▸ Collected data:
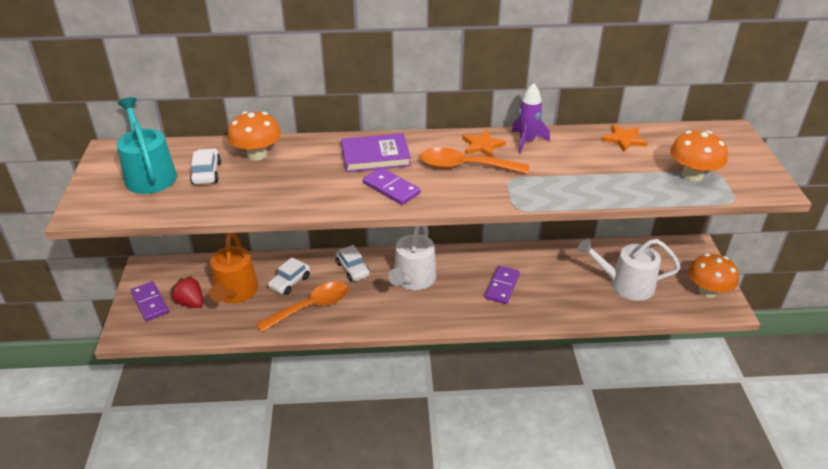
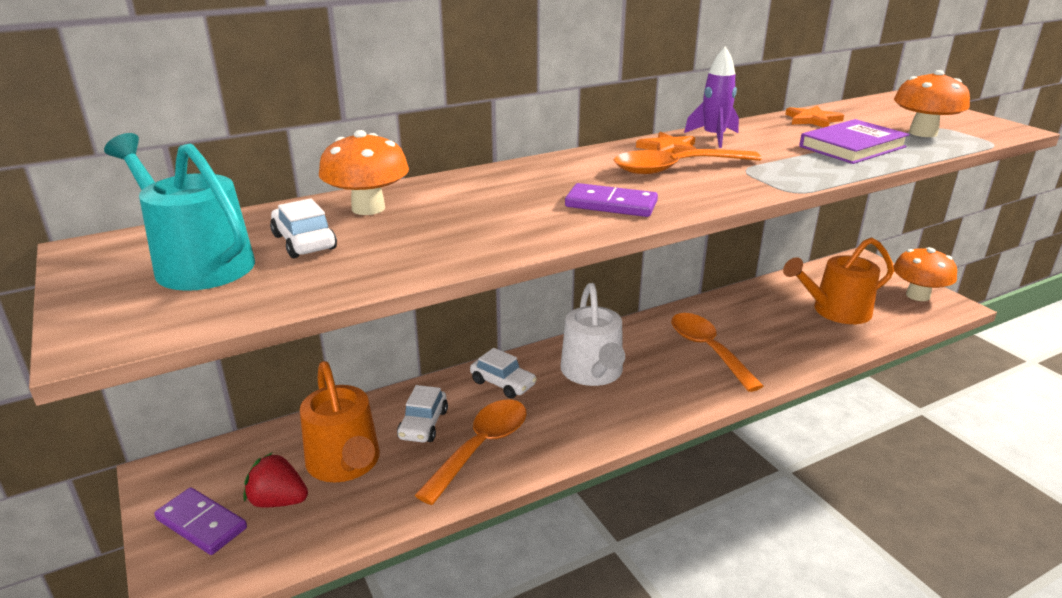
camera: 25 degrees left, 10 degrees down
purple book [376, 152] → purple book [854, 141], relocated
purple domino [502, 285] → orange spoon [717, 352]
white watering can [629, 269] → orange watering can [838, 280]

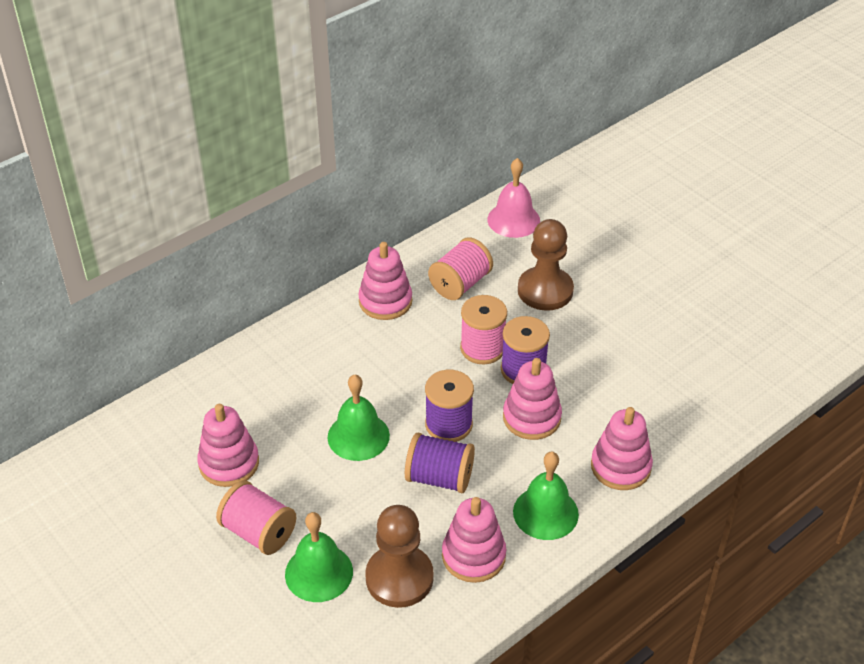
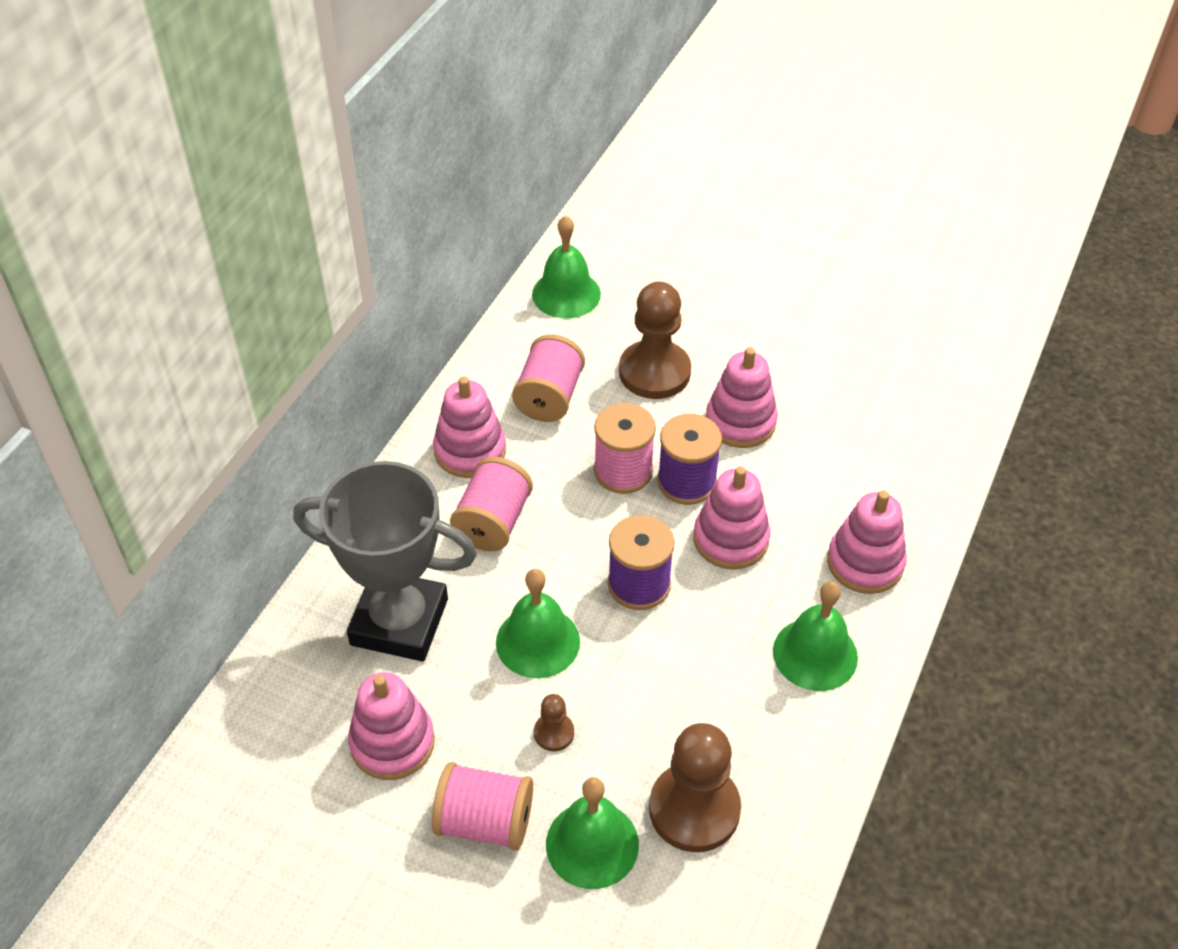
camera: 25 degrees left, 5 degrees up
purple spool [440, 463] → -
pink stacking toy [474, 540] → pink stacking toy [742, 397], relocated
pink bell [513, 198] → green bell [566, 266]
- → grey trophy [385, 561]
- → pink spool [491, 504]
- → brown pawn [554, 722]

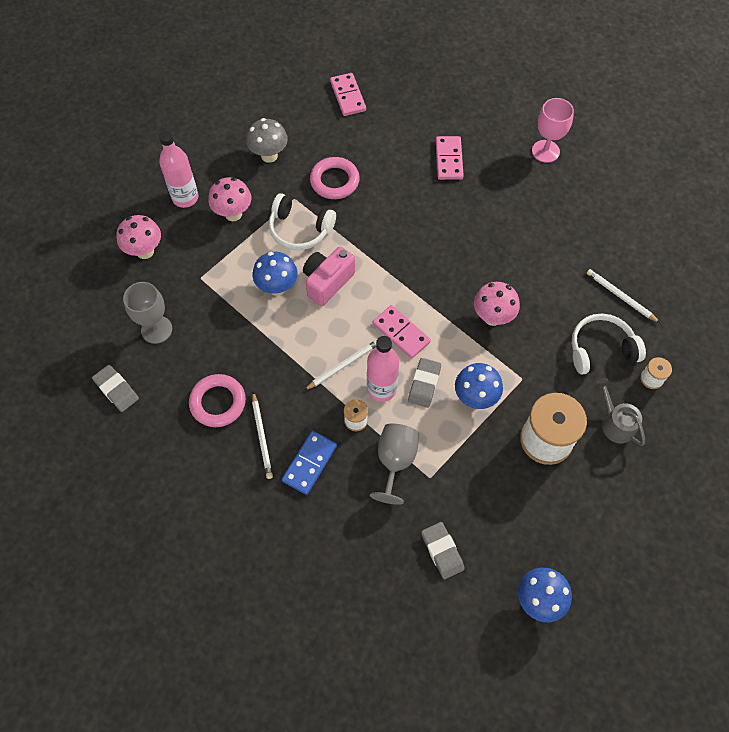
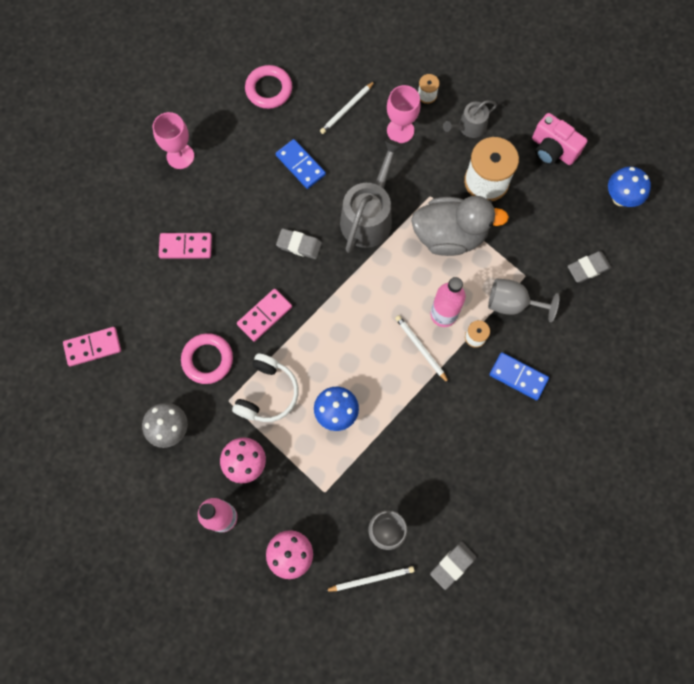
camera: 90 degrees left, 10 degrees up
pink ring [217, 400] → pink ring [268, 87], relocated
white pencil [262, 435] → white pencil [369, 579], relocated
pink camera [329, 276] → pink camera [559, 139], relocated
pink domino [402, 332] → pink domino [264, 315], relocated
grey eraser [424, 383] → grey eraser [299, 243], relocated
blue mushroom [479, 386] → grey duck [460, 226]
pink mushroom [497, 304] → grey watering can [371, 196]
white headphones [609, 344] → pink goblet [404, 114]
- → blue domino [301, 164]

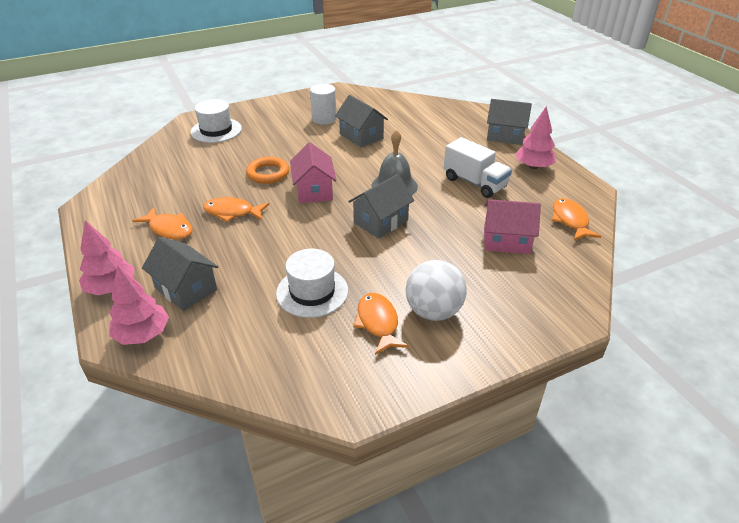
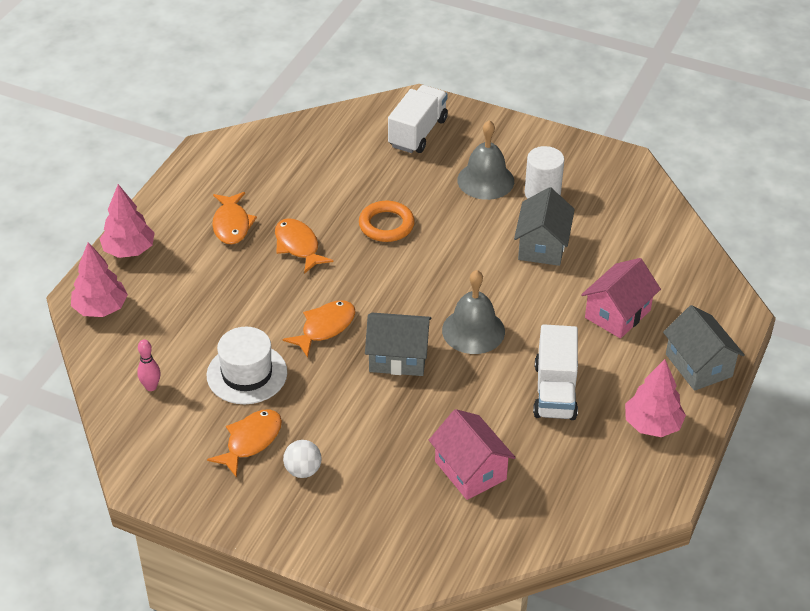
camera: 50 degrees right, 5 degrees up
grey house [180, 274] → -
white hat [216, 121] → white truck [418, 119]
pink house [313, 172] → pink house [621, 298], relocated
white ball [436, 290] → white ball [302, 459], x0.56
orange fish [576, 219] → orange fish [319, 329], relocated
- → pink bowling pin [149, 365]
- → grey bell [485, 160]

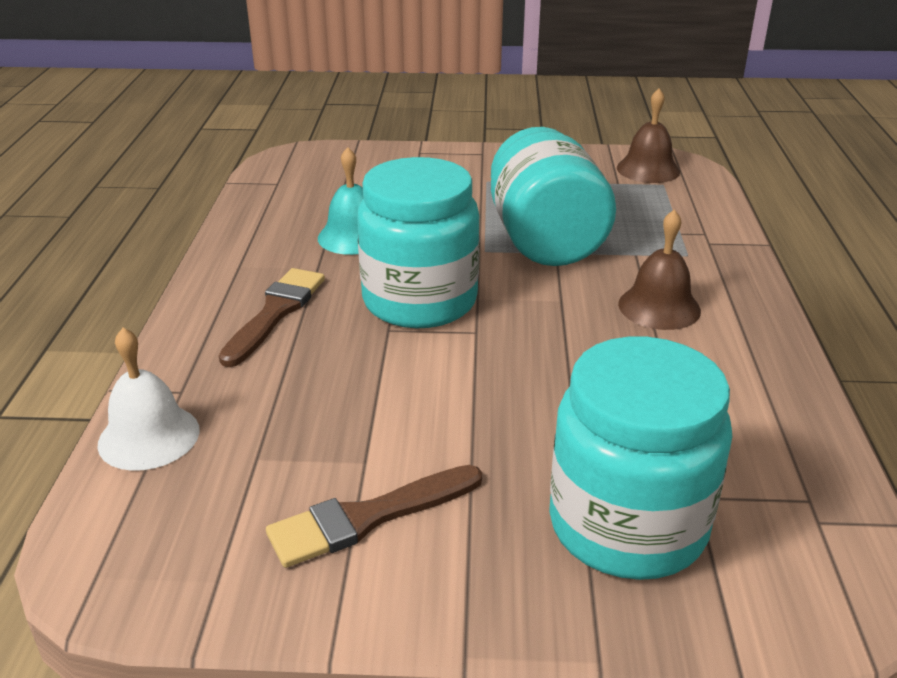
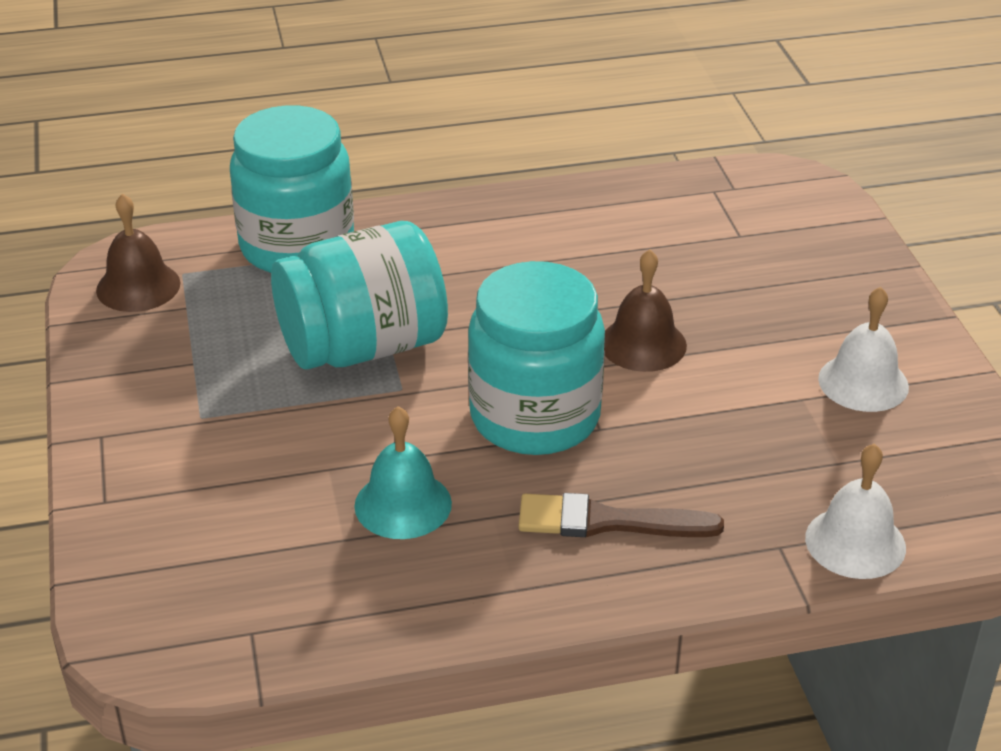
camera: 105 degrees left, 5 degrees up
brown brush [374, 516] → white bell [863, 349]
turquoise jar [640, 458] → turquoise jar [292, 189], relocated
brown bell [659, 269] → brown bell [645, 310], relocated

▸ EXERCISE DETAILS: Copy the lines above exactly, beginning at the line that has "purple book [376, 152]" and stopping after the line that has "purple domino [502, 285]", and omit the rest.

▸ RESPONSE:
purple book [376, 152] → purple book [854, 141], relocated
purple domino [502, 285] → orange spoon [717, 352]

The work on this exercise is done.